◆ **YOUR GOAL**:
For this exercise, copy each line of the records that contains the word "Madison".

◆ **EXERCISE MATERIAL**:
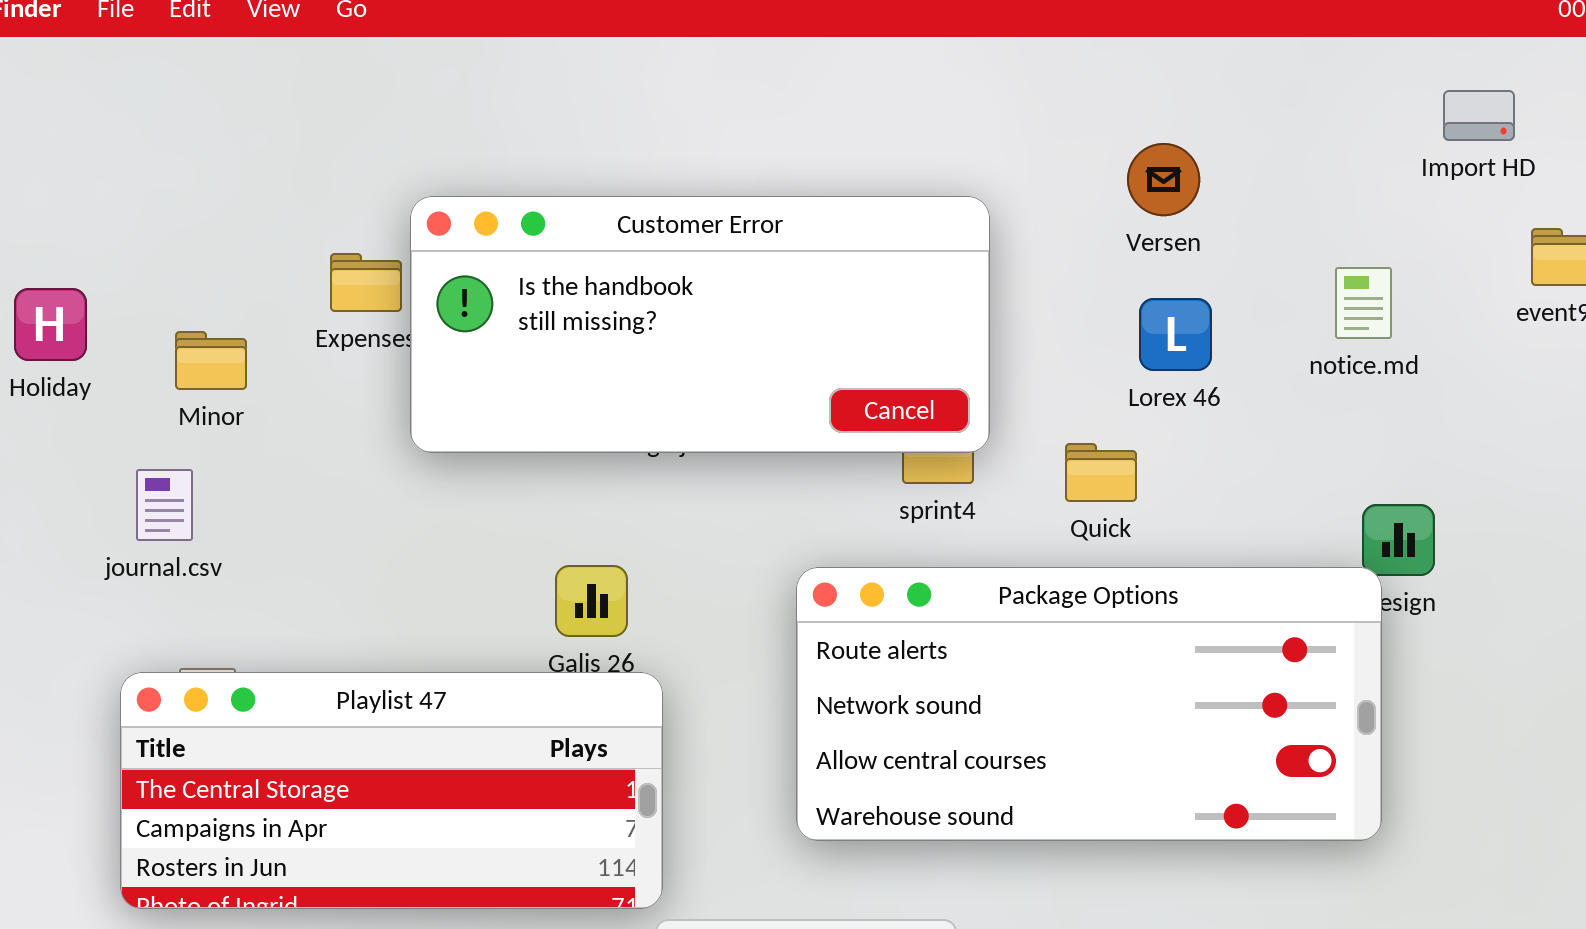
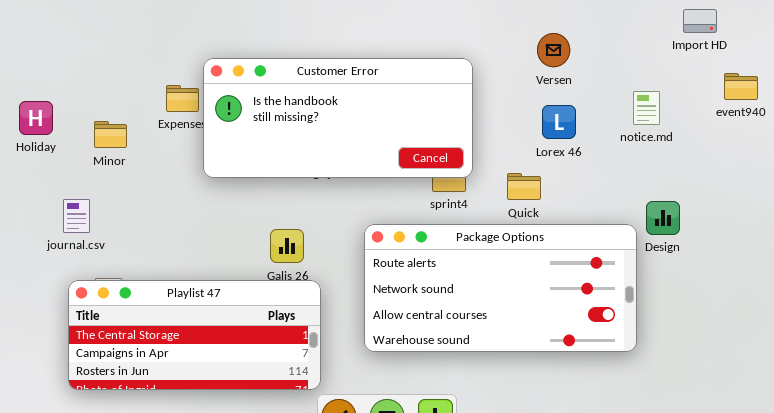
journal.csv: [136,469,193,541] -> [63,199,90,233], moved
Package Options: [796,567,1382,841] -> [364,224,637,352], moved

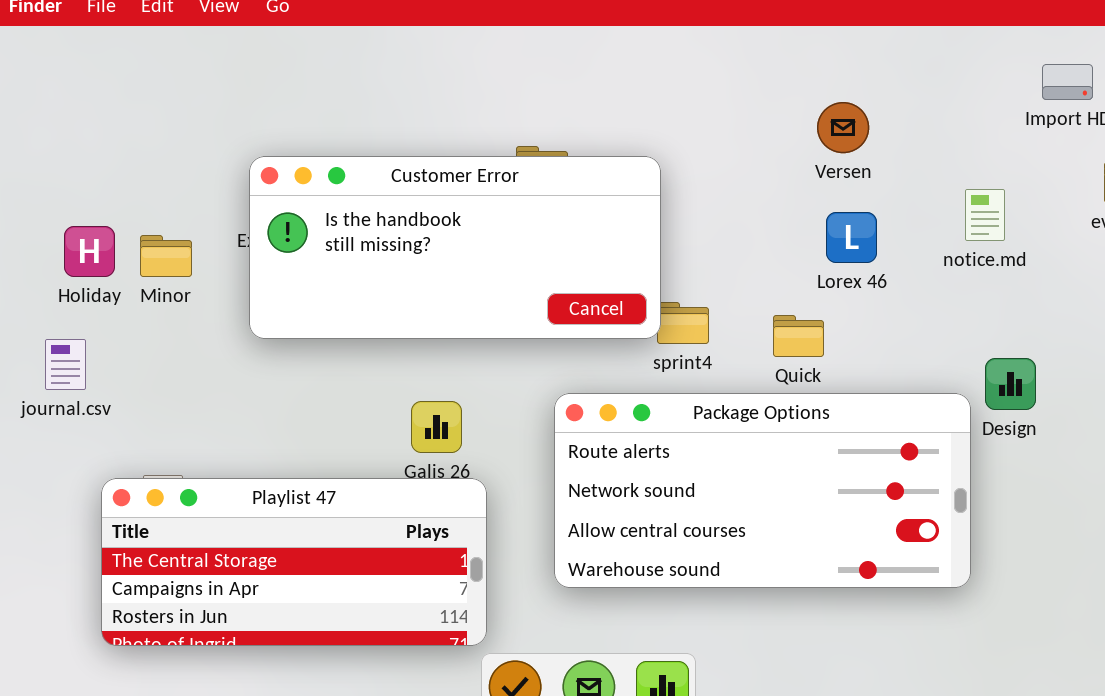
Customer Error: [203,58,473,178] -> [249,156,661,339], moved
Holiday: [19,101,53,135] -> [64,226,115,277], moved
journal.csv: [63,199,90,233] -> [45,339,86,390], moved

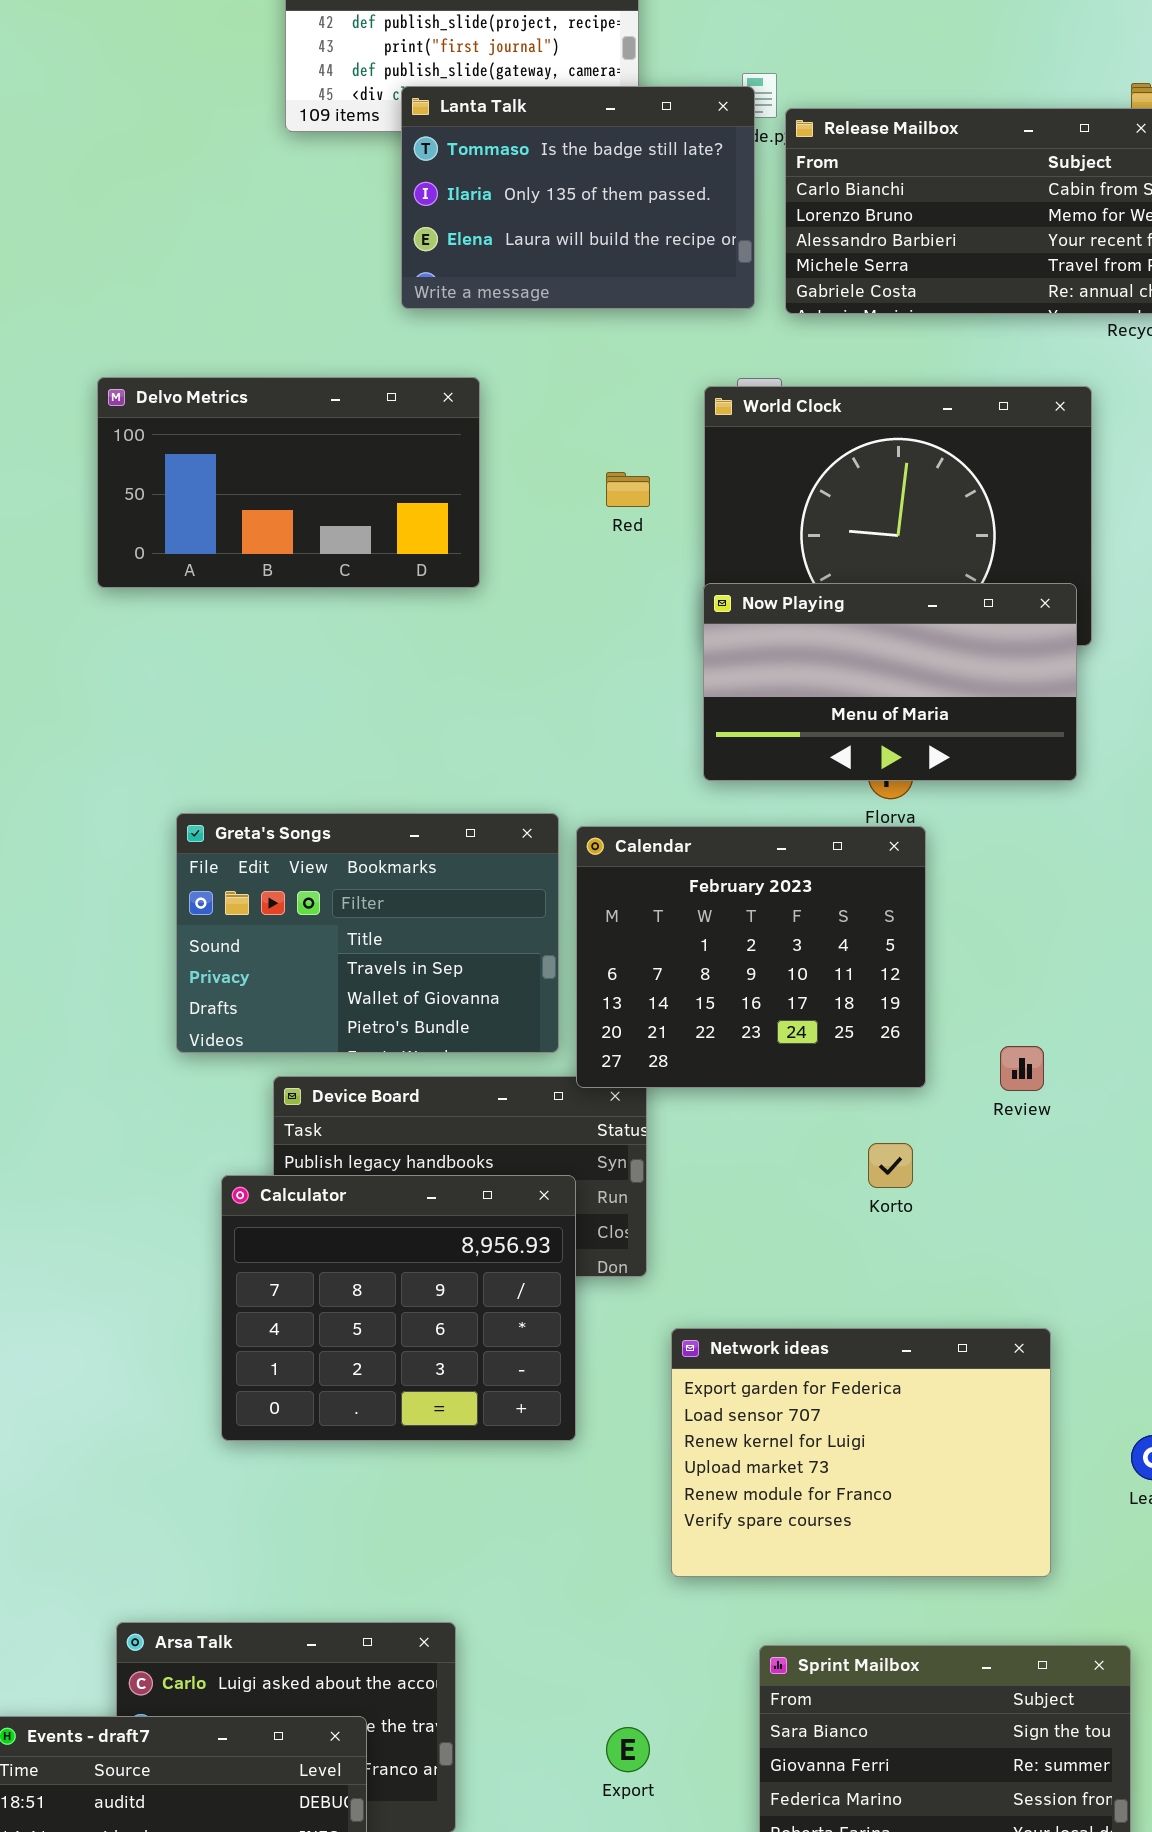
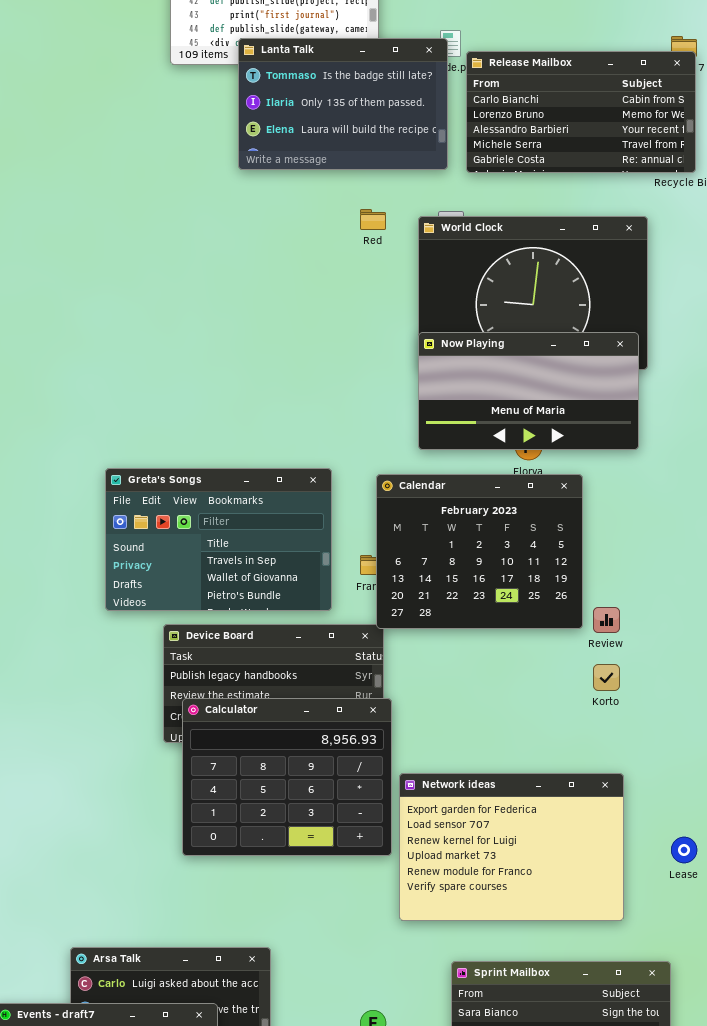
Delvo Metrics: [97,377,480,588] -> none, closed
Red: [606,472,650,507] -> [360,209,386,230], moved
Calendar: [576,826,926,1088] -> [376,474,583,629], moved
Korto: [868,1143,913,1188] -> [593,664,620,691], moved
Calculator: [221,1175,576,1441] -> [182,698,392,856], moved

...

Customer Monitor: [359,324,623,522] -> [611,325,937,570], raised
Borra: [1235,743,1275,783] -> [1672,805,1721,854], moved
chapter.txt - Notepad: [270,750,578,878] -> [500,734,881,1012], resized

==

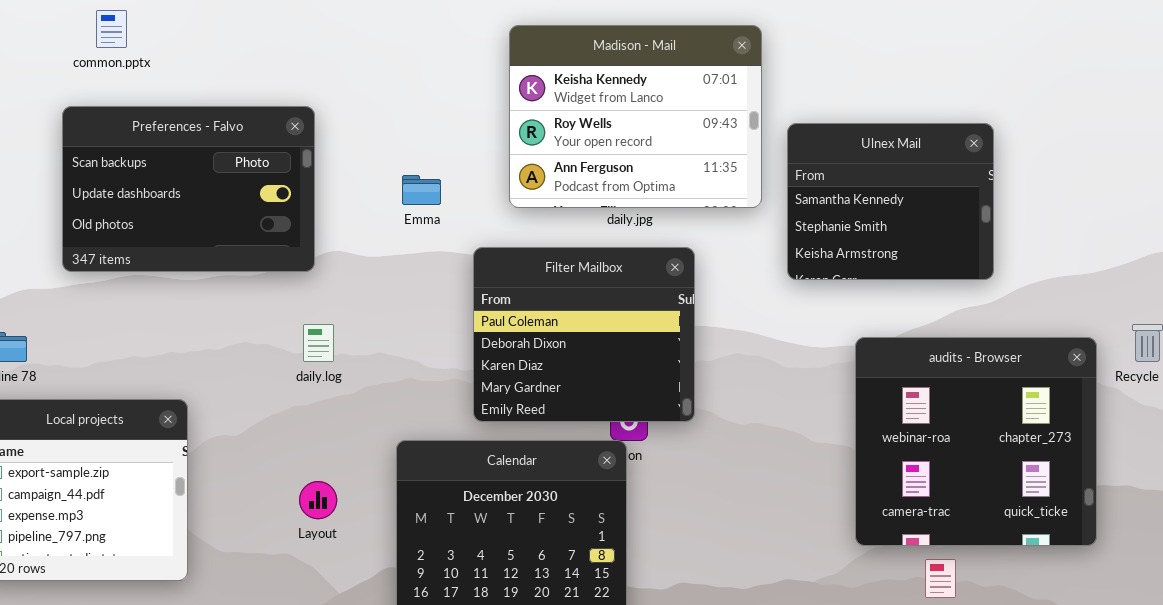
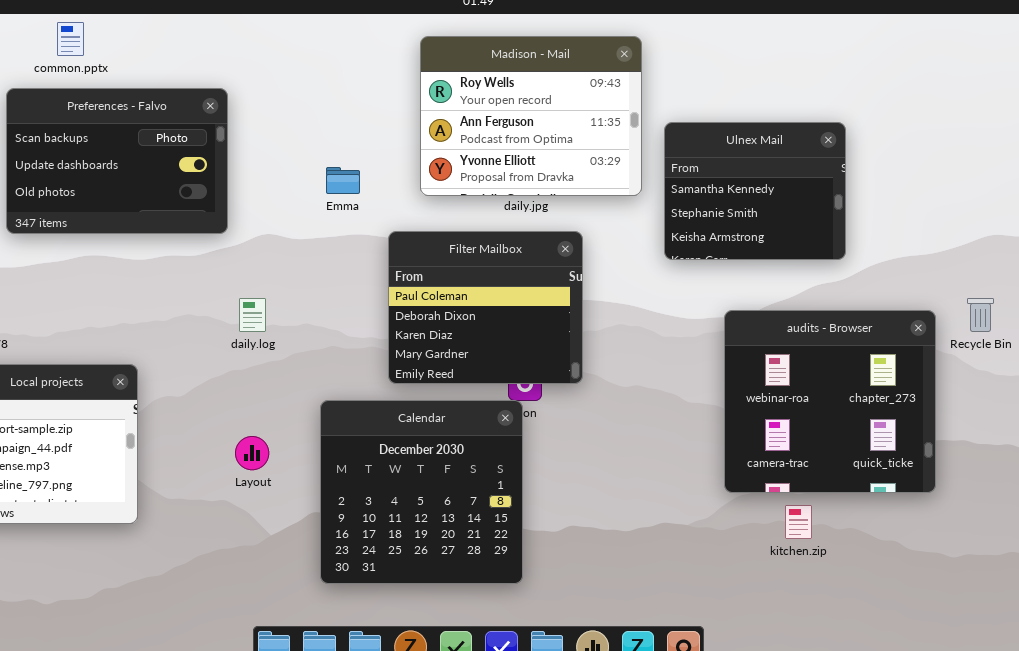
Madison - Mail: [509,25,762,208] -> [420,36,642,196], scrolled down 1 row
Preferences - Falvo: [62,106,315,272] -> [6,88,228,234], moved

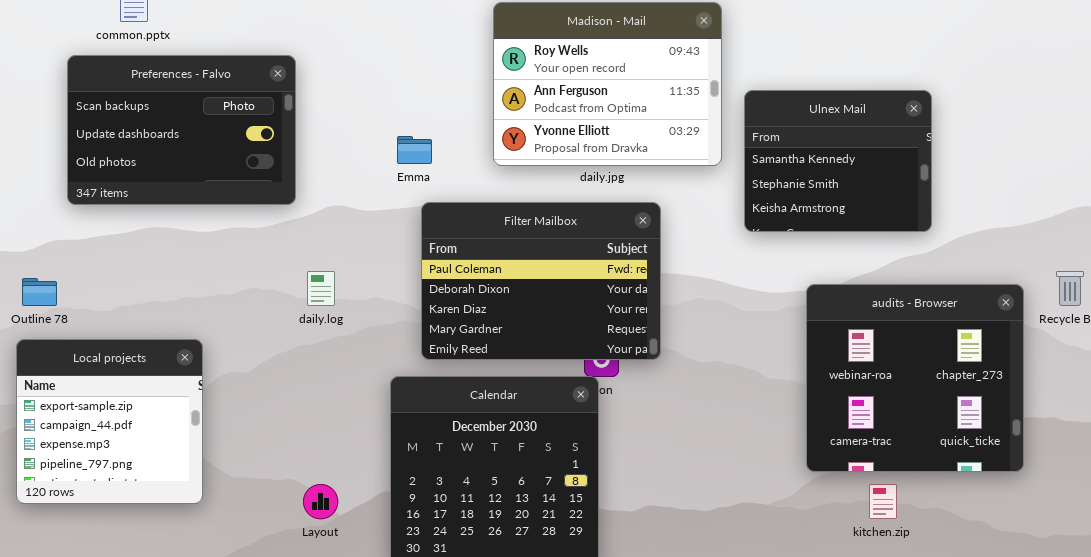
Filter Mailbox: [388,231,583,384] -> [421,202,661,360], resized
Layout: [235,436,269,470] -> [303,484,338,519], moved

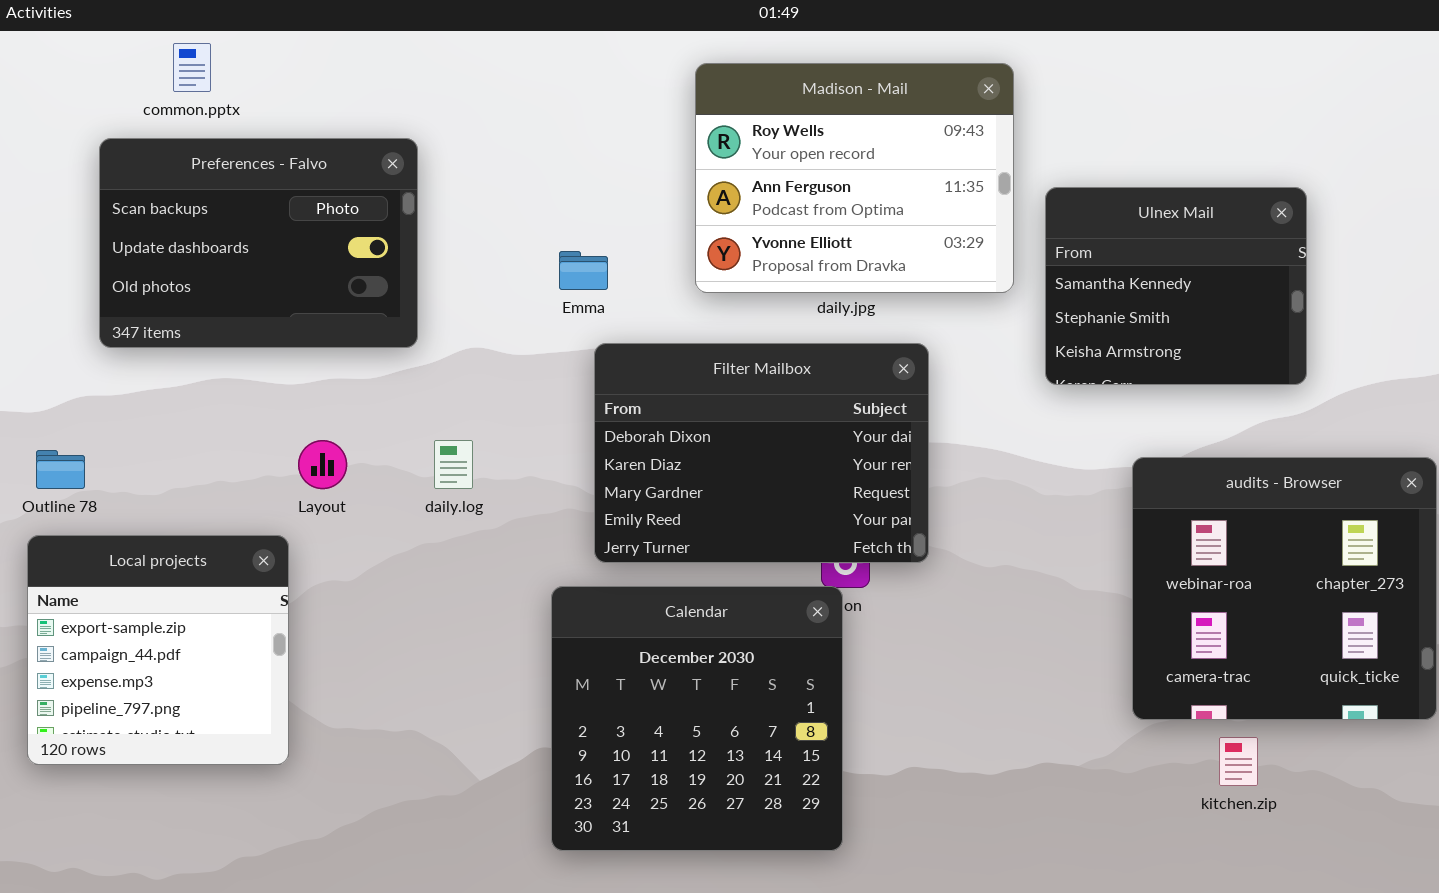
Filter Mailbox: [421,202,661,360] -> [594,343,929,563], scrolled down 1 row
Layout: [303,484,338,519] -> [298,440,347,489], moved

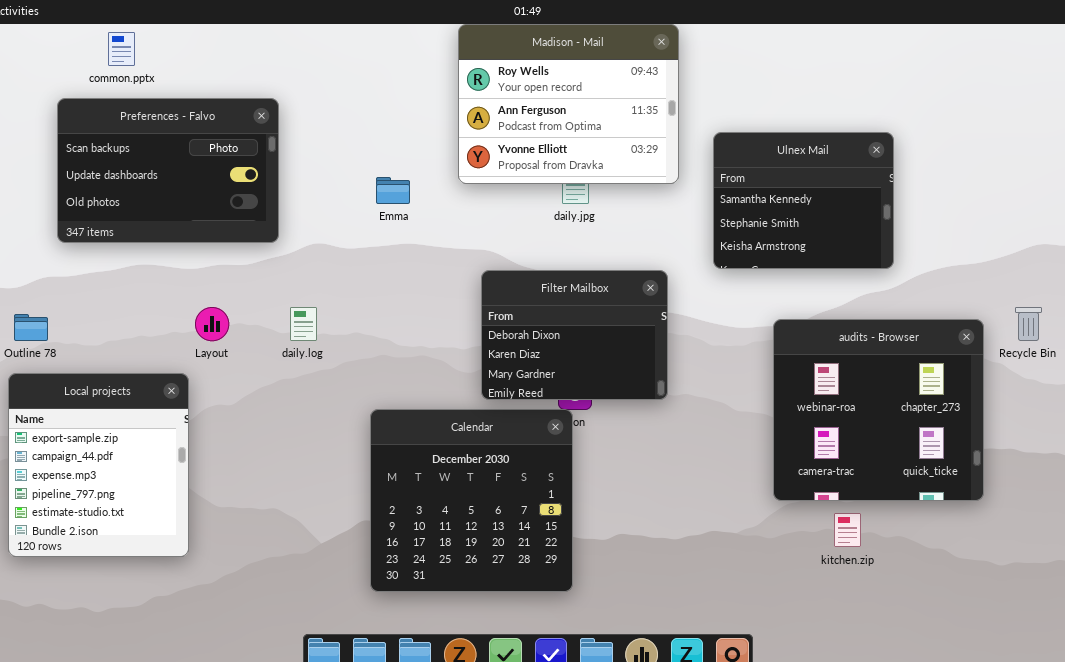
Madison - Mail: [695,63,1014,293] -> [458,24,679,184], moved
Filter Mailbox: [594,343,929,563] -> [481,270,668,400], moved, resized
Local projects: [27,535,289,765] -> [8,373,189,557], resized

◆ **COMPLETED EXERCISE**:
Madison - Mail: [509,25,762,208] -> [420,36,642,196], scrolled down 1 row
Madison - Mail: [695,63,1014,293] -> [458,24,679,184], moved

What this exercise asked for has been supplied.